● EXTRACTED DATA:

************

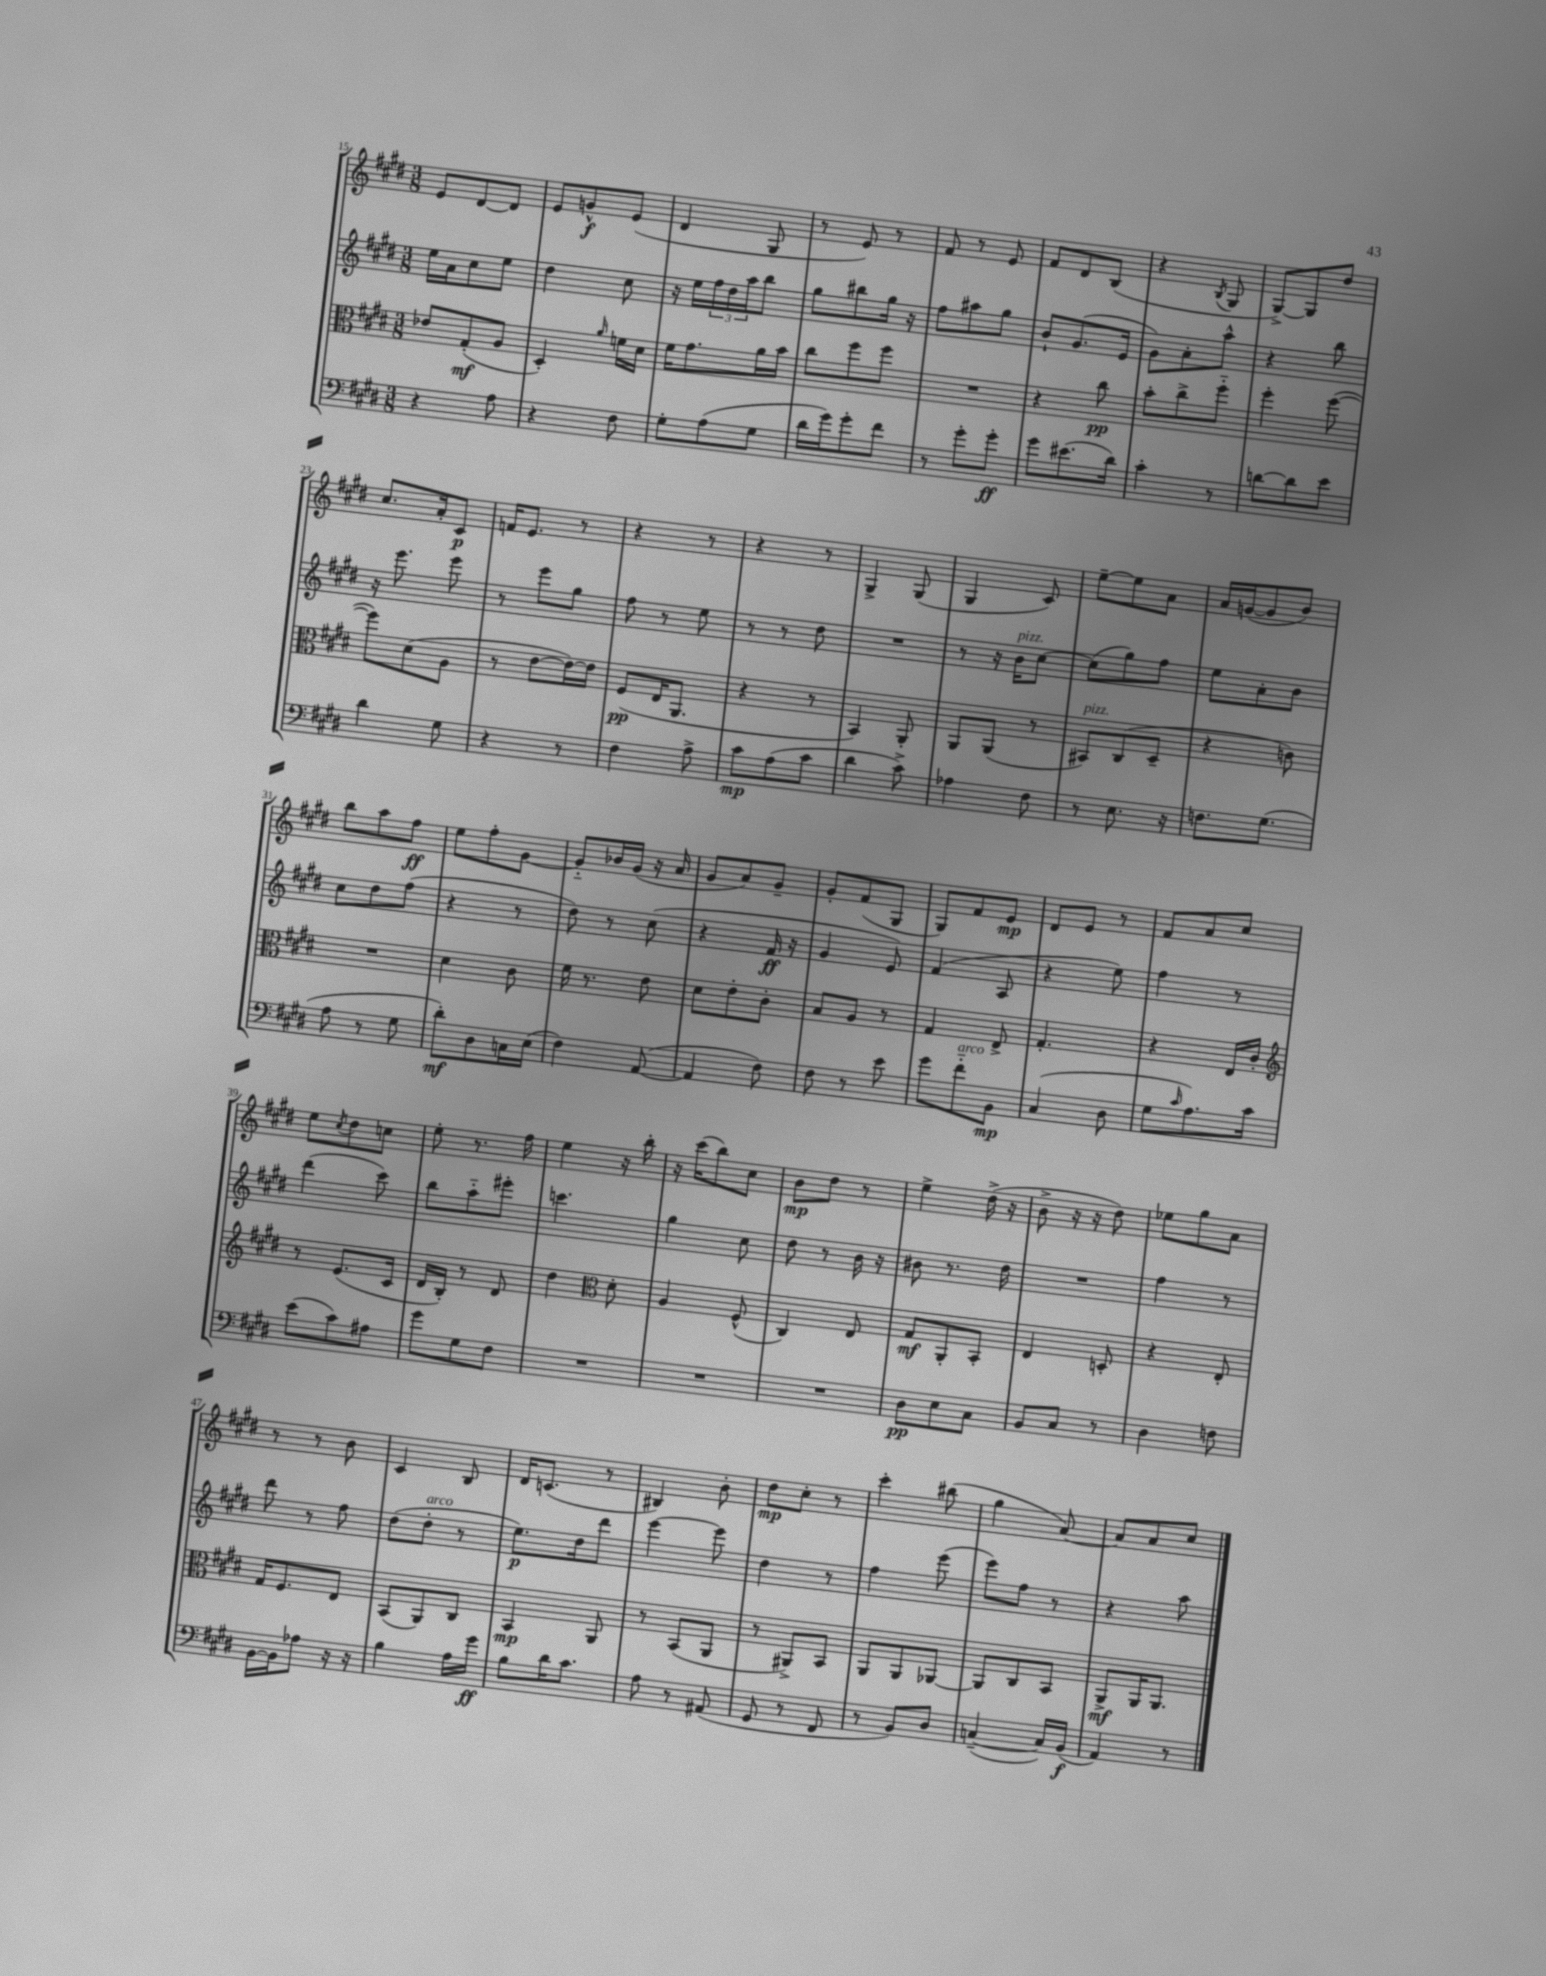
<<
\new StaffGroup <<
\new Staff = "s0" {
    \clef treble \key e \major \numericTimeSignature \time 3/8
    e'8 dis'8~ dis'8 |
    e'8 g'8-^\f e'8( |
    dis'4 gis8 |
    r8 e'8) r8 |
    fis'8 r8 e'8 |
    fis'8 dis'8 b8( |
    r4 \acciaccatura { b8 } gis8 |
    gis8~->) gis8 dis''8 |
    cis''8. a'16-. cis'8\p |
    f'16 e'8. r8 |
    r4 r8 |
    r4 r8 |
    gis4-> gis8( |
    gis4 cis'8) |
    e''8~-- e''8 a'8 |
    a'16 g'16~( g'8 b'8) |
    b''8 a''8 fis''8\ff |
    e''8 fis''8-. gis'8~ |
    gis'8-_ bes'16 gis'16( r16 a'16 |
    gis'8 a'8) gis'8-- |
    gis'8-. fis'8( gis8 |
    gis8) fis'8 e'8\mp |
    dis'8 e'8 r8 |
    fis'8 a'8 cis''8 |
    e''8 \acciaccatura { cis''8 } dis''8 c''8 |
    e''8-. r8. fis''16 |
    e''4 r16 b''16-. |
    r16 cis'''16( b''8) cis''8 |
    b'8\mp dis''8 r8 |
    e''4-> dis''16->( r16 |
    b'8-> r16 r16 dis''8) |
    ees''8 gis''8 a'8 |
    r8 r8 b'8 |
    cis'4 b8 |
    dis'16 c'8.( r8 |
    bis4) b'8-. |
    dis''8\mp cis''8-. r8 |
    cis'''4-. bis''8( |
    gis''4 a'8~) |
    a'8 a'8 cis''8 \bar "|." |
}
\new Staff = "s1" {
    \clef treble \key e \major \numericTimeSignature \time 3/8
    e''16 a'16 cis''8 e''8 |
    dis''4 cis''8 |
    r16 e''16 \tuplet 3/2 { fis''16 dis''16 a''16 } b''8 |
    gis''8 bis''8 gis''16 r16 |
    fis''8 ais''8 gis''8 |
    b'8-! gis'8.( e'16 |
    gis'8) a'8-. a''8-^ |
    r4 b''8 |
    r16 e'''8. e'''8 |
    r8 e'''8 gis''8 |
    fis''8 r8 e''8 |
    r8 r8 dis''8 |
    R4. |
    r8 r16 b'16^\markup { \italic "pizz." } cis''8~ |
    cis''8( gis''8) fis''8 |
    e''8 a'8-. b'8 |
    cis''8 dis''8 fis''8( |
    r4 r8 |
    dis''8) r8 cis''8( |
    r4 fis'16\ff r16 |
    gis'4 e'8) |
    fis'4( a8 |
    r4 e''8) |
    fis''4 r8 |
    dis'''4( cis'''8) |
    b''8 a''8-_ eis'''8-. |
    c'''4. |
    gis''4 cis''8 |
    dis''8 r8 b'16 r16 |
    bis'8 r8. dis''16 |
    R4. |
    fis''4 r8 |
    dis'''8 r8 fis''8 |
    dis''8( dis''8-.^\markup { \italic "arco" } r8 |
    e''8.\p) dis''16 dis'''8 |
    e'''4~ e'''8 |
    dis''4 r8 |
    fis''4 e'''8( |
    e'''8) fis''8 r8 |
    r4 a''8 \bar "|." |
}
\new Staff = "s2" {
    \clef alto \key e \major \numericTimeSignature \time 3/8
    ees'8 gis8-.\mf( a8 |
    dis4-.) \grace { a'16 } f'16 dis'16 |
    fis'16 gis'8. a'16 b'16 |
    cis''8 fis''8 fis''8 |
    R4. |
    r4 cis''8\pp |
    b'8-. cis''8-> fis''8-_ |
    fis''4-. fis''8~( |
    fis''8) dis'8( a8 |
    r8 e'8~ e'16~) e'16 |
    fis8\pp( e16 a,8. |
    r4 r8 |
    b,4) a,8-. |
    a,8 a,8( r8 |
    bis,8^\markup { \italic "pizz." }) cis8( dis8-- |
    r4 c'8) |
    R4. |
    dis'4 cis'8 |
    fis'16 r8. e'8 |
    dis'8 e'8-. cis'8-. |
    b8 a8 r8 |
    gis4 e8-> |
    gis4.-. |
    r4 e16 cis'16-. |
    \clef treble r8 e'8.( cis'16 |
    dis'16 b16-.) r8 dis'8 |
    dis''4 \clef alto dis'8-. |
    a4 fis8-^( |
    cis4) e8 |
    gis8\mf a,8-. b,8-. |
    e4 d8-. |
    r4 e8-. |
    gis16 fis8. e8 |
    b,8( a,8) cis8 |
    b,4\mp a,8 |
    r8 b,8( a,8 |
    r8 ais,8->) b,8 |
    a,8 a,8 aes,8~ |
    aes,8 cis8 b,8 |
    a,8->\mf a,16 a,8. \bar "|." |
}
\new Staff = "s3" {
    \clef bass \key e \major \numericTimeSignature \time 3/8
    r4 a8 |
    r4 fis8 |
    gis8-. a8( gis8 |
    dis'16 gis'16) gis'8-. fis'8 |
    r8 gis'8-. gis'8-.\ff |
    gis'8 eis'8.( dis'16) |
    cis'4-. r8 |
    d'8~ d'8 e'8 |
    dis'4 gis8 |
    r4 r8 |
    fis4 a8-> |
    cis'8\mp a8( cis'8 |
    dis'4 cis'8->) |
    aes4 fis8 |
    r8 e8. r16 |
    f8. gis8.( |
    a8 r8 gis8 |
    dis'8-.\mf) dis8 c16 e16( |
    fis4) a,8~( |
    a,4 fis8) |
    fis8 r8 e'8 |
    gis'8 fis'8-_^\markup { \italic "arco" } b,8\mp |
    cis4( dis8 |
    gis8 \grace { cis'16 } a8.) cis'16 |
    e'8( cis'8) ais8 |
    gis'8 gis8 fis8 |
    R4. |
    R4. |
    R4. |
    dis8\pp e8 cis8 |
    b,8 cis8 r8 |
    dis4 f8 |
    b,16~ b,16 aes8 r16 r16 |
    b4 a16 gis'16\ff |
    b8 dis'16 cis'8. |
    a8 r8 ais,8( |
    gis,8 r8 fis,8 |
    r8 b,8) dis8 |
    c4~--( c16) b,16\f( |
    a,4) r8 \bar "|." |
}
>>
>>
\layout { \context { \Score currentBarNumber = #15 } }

************

● SET TASK: Please write out the material again from its first line up to and including the line with "fis'8 dis'8 b8( |", leaving the pictures out.

● RESPONSE TO THE TASK:
<<
\new StaffGroup <<
\new Staff = "s0" {
    \clef treble \key e \major \numericTimeSignature \time 3/8
    e'8 dis'8~ dis'8 |
    e'8 g'8-^\f e'8( |
    dis'4 gis8 |
    r8 e'8) r8 |
    fis'8 r8 e'8 |
    fis'8 dis'8 b8( |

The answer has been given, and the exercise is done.